Materials provided =>
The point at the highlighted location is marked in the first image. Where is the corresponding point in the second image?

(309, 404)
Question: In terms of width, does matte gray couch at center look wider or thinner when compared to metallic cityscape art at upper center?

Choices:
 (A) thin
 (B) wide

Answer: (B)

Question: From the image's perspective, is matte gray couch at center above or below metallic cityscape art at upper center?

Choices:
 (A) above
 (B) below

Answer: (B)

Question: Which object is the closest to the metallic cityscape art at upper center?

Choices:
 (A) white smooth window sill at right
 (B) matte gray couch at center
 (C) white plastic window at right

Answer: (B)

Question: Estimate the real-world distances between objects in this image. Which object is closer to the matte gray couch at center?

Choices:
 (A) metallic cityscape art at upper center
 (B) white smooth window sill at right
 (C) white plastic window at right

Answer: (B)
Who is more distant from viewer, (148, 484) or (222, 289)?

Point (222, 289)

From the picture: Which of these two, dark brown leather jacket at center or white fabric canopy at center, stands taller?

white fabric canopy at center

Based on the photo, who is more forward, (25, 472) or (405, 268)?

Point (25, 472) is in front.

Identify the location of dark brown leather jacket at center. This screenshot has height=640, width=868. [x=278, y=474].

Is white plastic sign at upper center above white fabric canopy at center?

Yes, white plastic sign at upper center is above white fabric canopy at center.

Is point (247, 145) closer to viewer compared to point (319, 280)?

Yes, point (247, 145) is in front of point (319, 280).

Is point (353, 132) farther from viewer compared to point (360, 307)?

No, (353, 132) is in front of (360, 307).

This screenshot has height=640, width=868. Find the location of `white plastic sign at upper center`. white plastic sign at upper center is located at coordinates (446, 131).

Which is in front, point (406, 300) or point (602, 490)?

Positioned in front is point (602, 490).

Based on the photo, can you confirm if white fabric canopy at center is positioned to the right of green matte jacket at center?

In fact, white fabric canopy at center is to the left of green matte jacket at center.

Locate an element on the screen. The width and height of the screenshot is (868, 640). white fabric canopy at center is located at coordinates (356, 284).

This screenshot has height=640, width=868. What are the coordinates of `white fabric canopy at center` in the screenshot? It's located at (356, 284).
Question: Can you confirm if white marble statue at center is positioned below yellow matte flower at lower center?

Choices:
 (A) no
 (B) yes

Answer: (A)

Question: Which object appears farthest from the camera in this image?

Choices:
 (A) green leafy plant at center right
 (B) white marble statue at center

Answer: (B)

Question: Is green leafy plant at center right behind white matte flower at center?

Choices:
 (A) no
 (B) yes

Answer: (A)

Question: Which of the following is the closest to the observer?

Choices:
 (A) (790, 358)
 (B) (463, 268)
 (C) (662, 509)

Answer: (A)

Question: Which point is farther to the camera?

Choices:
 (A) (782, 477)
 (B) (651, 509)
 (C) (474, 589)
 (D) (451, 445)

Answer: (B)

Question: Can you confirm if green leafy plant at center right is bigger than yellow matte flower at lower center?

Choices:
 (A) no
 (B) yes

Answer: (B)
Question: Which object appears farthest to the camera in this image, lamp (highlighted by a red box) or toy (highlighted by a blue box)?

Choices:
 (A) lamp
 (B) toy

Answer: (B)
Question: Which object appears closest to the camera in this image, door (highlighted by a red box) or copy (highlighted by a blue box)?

What the task asks => Recast the listing above as a numbered list, omitting every blank line.

Response to the exercise =>
1. The point at the highlighted location is marked in the first image. Where is the corresponding point in the second image?
2. (309, 404)
3. Question: In terms of width, does matte gray couch at center look wider or thinner when compared to metallic cityscape art at upper center?
4. Choices:
5.  (A) thin
6.  (B) wide
7. Answer: (B)
8. Question: From the image's perspective, is matte gray couch at center above or below metallic cityscape art at upper center?
9. Choices:
10.  (A) above
11.  (B) below
12. Answer: (B)
13. Question: Which object is the closest to the metallic cityscape art at upper center?
14. Choices:
15.  (A) white smooth window sill at right
16.  (B) matte gray couch at center
17.  (C) white plastic window at right
18. Answer: (B)
19. Question: Estimate the real-world distances between objects in this image. Which object is closer to the matte gray couch at center?
20. Choices:
21.  (A) metallic cityscape art at upper center
22.  (B) white smooth window sill at right
23.  (C) white plastic window at right
24. Answer: (B)
25. Who is more distant from viewer, (148, 484) or (222, 289)?
26. Point (222, 289)
27. From the picture: Which of these two, dark brown leather jacket at center or white fabric canopy at center, stands taller?
28. white fabric canopy at center
29. Based on the photo, who is more forward, (25, 472) or (405, 268)?
30. Point (25, 472) is in front.
31. Identify the location of dark brown leather jacket at center. This screenshot has height=640, width=868. [x=278, y=474].
32. Is white plastic sign at upper center above white fabric canopy at center?
33. Yes, white plastic sign at upper center is above white fabric canopy at center.
34. Is point (247, 145) closer to viewer compared to point (319, 280)?
35. Yes, point (247, 145) is in front of point (319, 280).
36. Is point (353, 132) farther from viewer compared to point (360, 307)?
37. No, (353, 132) is in front of (360, 307).
38. This screenshot has height=640, width=868. Find the location of `white plastic sign at upper center`. white plastic sign at upper center is located at coordinates (446, 131).
39. Which is in front, point (406, 300) or point (602, 490)?
40. Positioned in front is point (602, 490).
41. Based on the photo, can you confirm if white fabric canopy at center is positioned to the right of green matte jacket at center?
42. In fact, white fabric canopy at center is to the left of green matte jacket at center.
43. Locate an element on the screen. The width and height of the screenshot is (868, 640). white fabric canopy at center is located at coordinates (356, 284).
44. This screenshot has height=640, width=868. What are the coordinates of `white fabric canopy at center` in the screenshot? It's located at (356, 284).
45. Question: Can you confirm if white marble statue at center is positioned below yellow matte flower at lower center?
46. Choices:
47.  (A) no
48.  (B) yes
49. Answer: (A)
50. Question: Which object appears farthest from the camera in this image?
51. Choices:
52.  (A) green leafy plant at center right
53.  (B) white marble statue at center
54. Answer: (B)
55. Question: Is green leafy plant at center right behind white matte flower at center?
56. Choices:
57.  (A) no
58.  (B) yes
59. Answer: (A)
60. Question: Which of the following is the closest to the observer?
61. Choices:
62.  (A) (790, 358)
63.  (B) (463, 268)
64.  (C) (662, 509)
65. Answer: (A)
66. Question: Which point is farther to the camera?
67. Choices:
68.  (A) (782, 477)
69.  (B) (651, 509)
70.  (C) (474, 589)
71.  (D) (451, 445)
72. Answer: (B)
73. Question: Can you confirm if green leafy plant at center right is bigger than yellow matte flower at lower center?
74. Choices:
75.  (A) no
76.  (B) yes
77. Answer: (B)
78. Question: Which object appears farthest to the camera in this image, lamp (highlighted by a red box) or toy (highlighted by a blue box)?
79. Choices:
80.  (A) lamp
81.  (B) toy
82. Answer: (B)
83. Question: Which object appears closest to the camera in this image, door (highlighted by a red box) or copy (highlighted by a blue box)?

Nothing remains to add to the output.